(Supplied entries Opens)

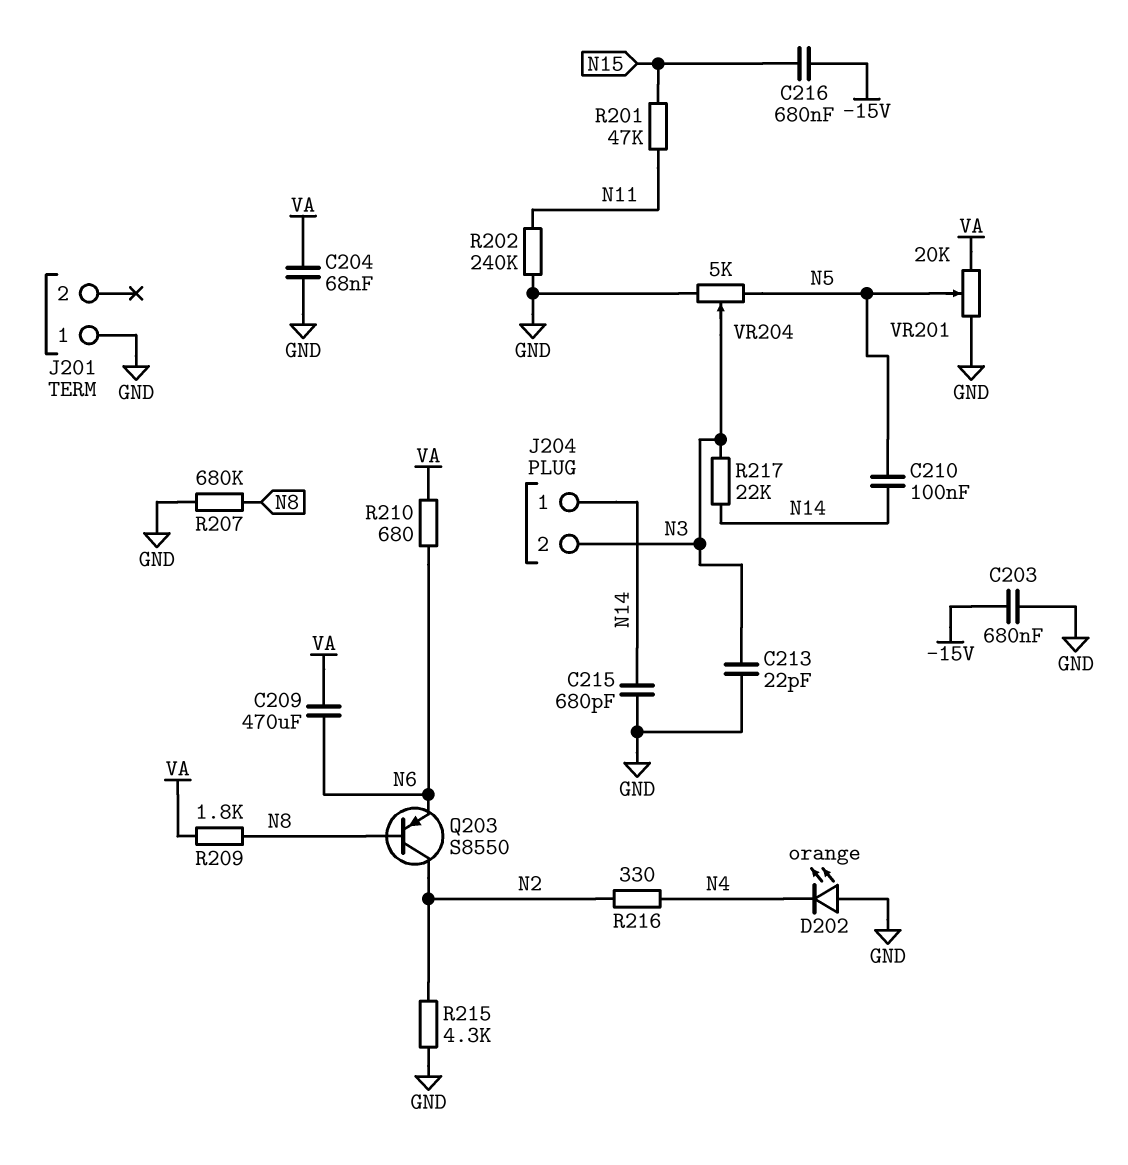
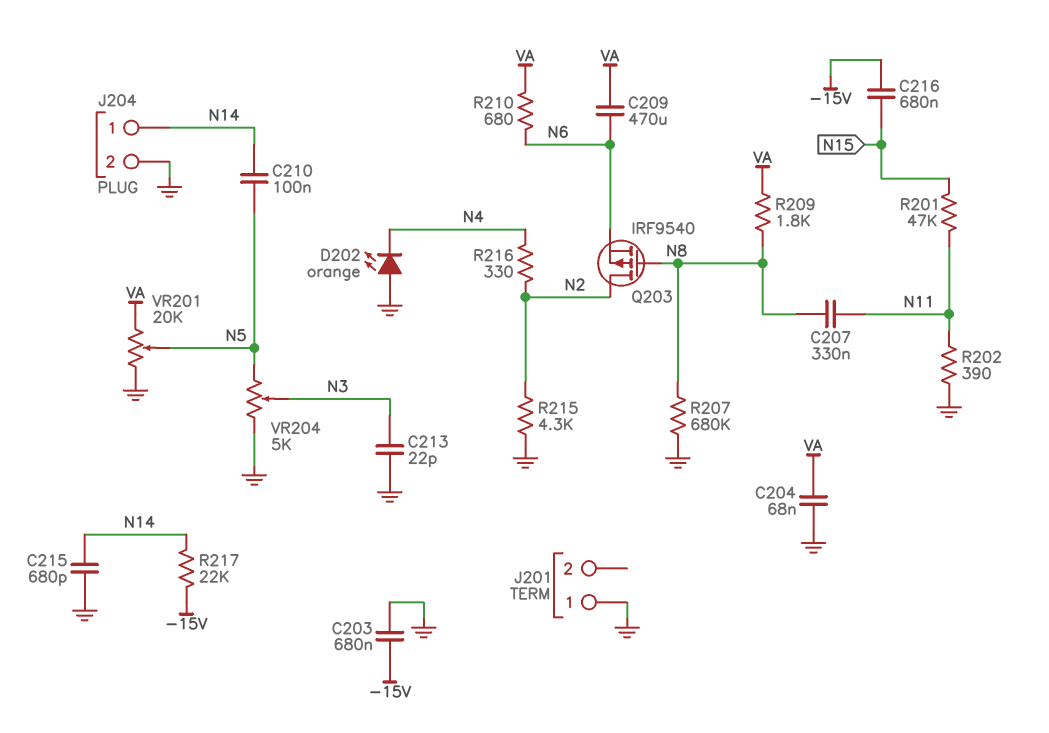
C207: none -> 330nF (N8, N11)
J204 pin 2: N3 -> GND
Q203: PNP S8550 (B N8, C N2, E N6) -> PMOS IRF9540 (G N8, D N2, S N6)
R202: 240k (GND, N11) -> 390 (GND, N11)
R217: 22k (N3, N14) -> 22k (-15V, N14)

(Supplied entries Closes)
(Supplied entries Opens)

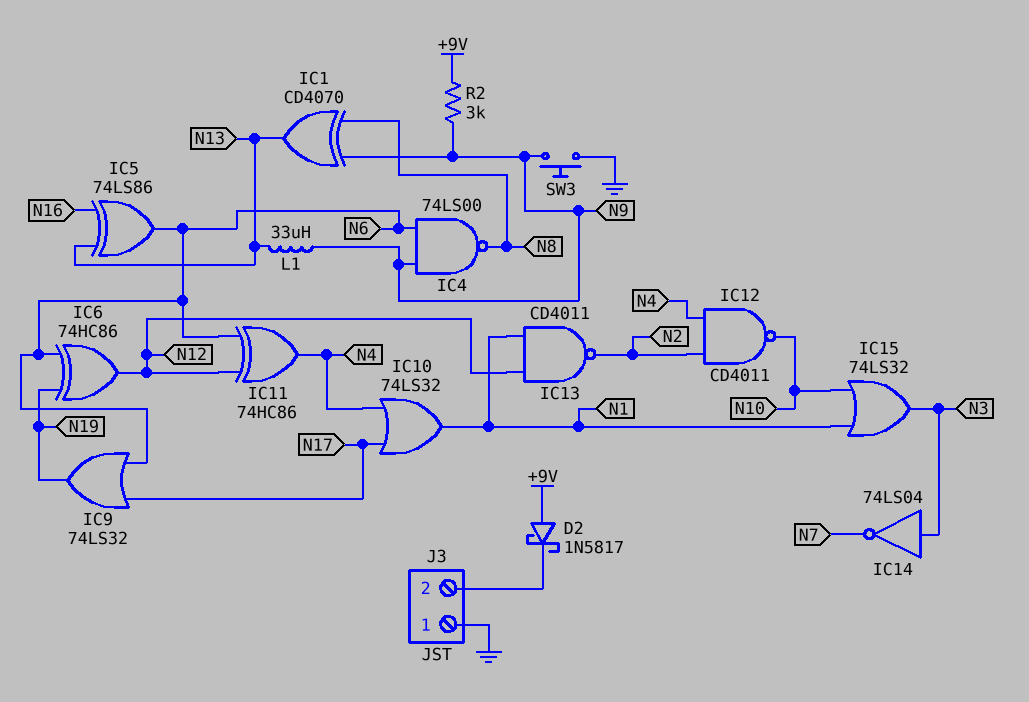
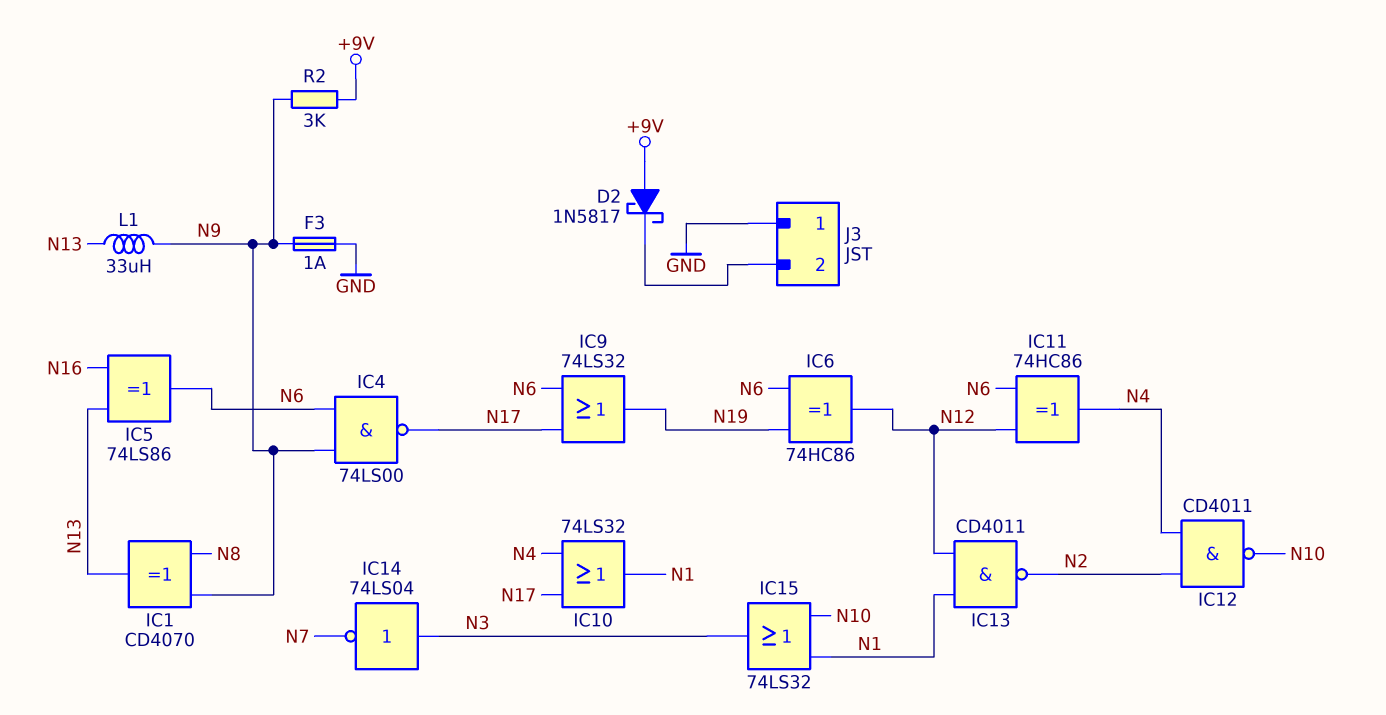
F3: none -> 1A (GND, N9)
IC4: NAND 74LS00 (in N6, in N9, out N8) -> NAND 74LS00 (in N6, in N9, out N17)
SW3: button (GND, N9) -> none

(Supplied entries Closes)

### To do
The line above containing "F3: none -> 1A (GND, N9)", the line containing "SW3: button (GND, N9) -> none", and every line between them are to be transcribed exactly; no other line is wanted.

### Solution for this problem
F3: none -> 1A (GND, N9)
IC4: NAND 74LS00 (in N6, in N9, out N8) -> NAND 74LS00 (in N6, in N9, out N17)
SW3: button (GND, N9) -> none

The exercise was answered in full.